**** DATA TO USE ****

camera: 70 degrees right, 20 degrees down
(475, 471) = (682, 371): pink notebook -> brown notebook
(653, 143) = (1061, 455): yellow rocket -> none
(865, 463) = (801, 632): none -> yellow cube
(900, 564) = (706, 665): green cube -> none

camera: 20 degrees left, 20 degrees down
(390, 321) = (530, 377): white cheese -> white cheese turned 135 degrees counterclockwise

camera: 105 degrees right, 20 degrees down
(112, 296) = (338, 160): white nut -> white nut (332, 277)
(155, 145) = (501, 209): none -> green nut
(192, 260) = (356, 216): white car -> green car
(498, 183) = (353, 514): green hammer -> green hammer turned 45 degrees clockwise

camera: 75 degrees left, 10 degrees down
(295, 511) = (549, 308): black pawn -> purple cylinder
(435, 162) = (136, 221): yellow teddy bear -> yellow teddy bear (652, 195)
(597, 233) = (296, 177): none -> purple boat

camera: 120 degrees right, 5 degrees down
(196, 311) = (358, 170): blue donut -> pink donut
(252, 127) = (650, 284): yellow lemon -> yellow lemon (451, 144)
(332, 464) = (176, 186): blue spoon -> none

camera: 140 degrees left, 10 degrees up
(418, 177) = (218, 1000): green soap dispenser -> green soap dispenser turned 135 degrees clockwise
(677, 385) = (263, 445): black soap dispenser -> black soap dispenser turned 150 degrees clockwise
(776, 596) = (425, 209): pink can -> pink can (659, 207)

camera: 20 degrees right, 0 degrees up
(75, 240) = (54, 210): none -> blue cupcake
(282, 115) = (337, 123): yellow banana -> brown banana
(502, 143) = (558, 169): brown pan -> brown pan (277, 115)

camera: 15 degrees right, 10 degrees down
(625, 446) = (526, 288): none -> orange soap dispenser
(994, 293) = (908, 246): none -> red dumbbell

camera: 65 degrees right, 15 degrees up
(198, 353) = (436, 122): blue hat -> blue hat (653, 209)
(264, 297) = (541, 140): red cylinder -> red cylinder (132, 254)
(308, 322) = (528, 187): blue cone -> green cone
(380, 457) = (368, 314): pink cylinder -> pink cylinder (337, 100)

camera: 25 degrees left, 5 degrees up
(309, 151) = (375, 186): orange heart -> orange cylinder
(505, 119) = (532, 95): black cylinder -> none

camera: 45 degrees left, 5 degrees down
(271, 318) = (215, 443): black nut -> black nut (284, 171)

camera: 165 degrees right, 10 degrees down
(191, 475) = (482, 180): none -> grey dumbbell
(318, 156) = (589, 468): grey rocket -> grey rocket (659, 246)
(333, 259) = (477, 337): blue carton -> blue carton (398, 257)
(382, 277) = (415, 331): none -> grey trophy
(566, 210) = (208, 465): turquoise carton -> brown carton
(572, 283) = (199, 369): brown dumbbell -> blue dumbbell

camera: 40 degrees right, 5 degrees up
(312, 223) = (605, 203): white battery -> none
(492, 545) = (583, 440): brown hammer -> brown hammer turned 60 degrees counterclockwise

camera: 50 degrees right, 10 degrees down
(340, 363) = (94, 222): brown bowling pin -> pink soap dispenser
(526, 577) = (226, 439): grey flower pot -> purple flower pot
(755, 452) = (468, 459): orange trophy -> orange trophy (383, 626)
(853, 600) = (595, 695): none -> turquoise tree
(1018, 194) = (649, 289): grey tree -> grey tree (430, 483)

****

» **TRY IT**: In how many lines of the data above does the word "carton" occur? Only the number is wanted.

» **REPLY**: 2